● **What is expected**
Exact repetition is the task: copy every entry below.

● **Material for this exercise**
________________________

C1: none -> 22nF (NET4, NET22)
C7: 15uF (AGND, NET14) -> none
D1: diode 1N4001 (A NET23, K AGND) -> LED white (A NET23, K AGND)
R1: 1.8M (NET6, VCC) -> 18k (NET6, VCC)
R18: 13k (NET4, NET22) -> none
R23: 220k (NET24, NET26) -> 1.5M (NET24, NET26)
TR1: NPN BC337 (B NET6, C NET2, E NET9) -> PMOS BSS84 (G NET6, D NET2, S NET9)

________________________

● **Answer below**
C1: none -> 22nF (NET4, NET22)
C7: 15uF (AGND, NET14) -> none
D1: diode 1N4001 (A NET23, K AGND) -> LED white (A NET23, K AGND)
R1: 1.8M (NET6, VCC) -> 18k (NET6, VCC)
R18: 13k (NET4, NET22) -> none
R23: 220k (NET24, NET26) -> 1.5M (NET24, NET26)
TR1: NPN BC337 (B NET6, C NET2, E NET9) -> PMOS BSS84 (G NET6, D NET2, S NET9)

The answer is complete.